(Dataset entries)
========

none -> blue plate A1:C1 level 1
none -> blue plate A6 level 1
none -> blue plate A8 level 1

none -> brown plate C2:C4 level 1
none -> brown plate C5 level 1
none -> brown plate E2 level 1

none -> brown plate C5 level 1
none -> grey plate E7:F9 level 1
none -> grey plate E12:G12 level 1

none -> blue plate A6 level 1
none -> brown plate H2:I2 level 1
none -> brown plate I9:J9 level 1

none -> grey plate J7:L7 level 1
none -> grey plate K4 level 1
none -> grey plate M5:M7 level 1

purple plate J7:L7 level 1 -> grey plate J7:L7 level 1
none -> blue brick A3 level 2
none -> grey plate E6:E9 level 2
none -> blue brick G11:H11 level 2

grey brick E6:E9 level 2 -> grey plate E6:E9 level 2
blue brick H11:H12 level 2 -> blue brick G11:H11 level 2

========

What to do: Please copy the line that holds "none -> grey plate M5:M7 level 1" and each line under it through the last line above, exactly as they stand, adding nothing.

The answer:
none -> grey plate M5:M7 level 1

purple plate J7:L7 level 1 -> grey plate J7:L7 level 1
none -> blue brick A3 level 2
none -> grey plate E6:E9 level 2
none -> blue brick G11:H11 level 2

grey brick E6:E9 level 2 -> grey plate E6:E9 level 2
blue brick H11:H12 level 2 -> blue brick G11:H11 level 2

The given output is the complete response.